Give the data below again exactly, and drop each picture from it.

= = =

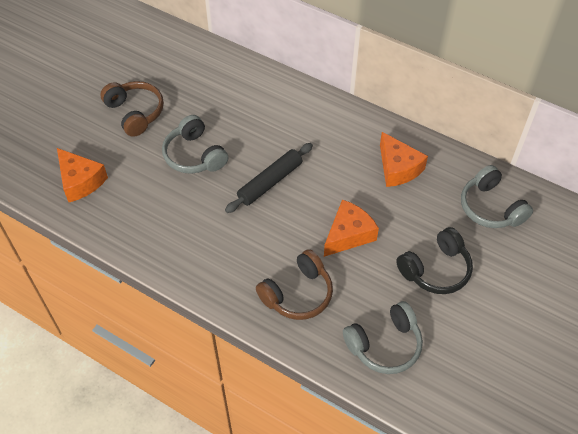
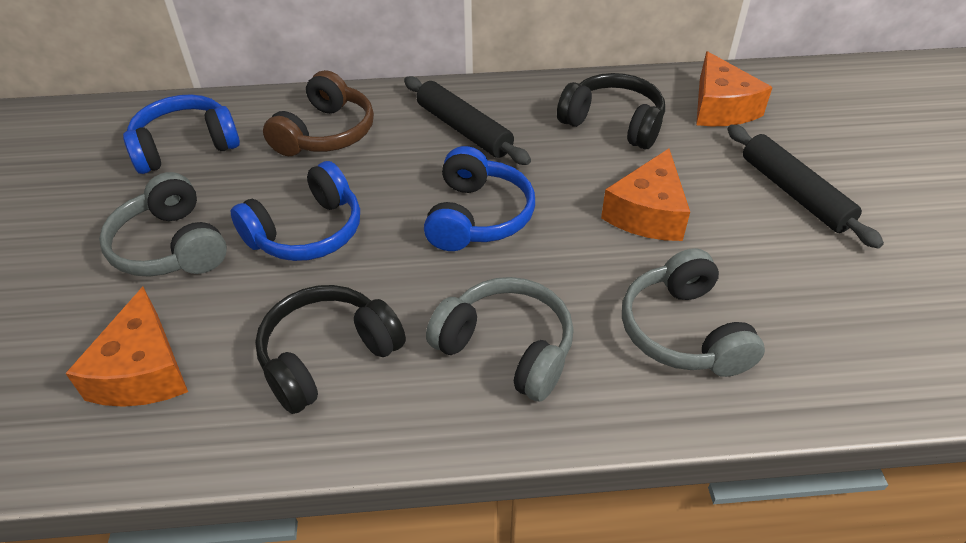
black headphones: 1 -> 2
black rolling pin: 1 -> 2
blue headphones: 0 -> 3
brown headphones: 2 -> 1

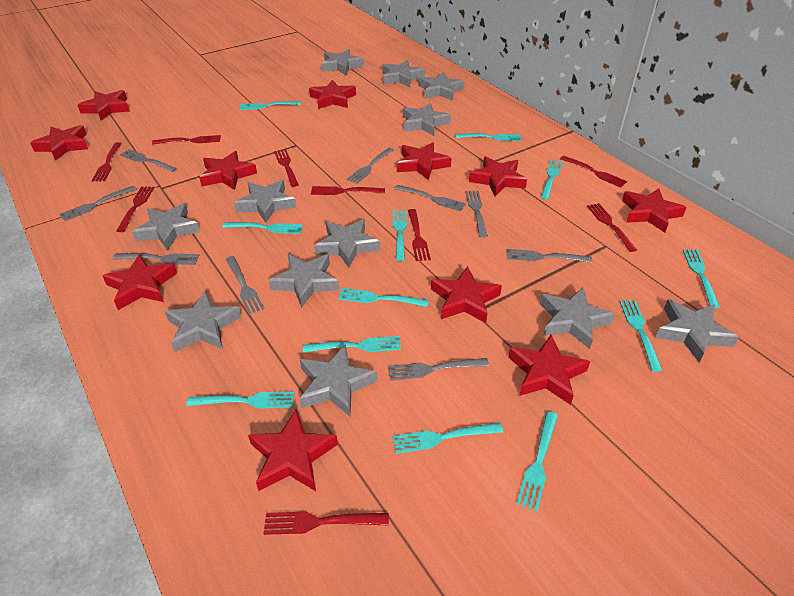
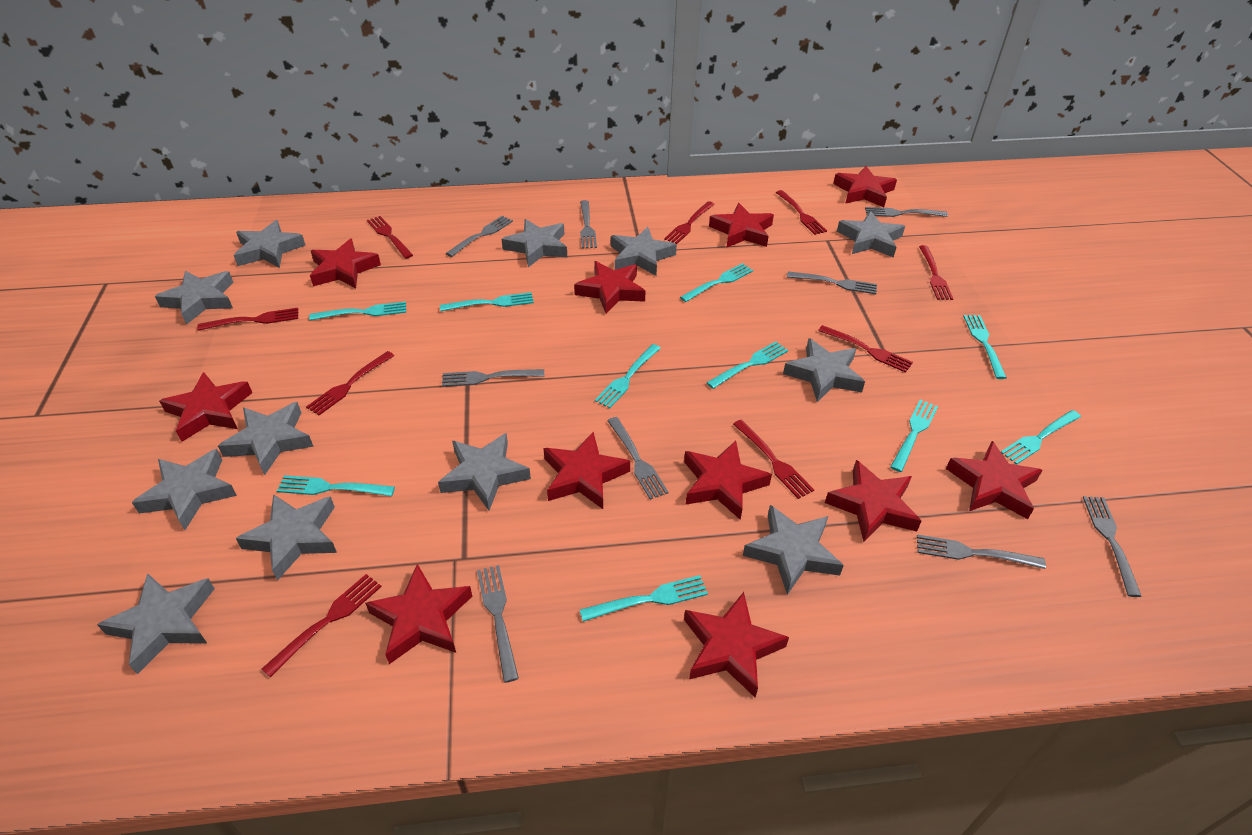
turquoise fork: 12 -> 10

= = =

## Solution to the problem
black headphones: 1 -> 2
black rolling pin: 1 -> 2
blue headphones: 0 -> 3
brown headphones: 2 -> 1

turquoise fork: 12 -> 10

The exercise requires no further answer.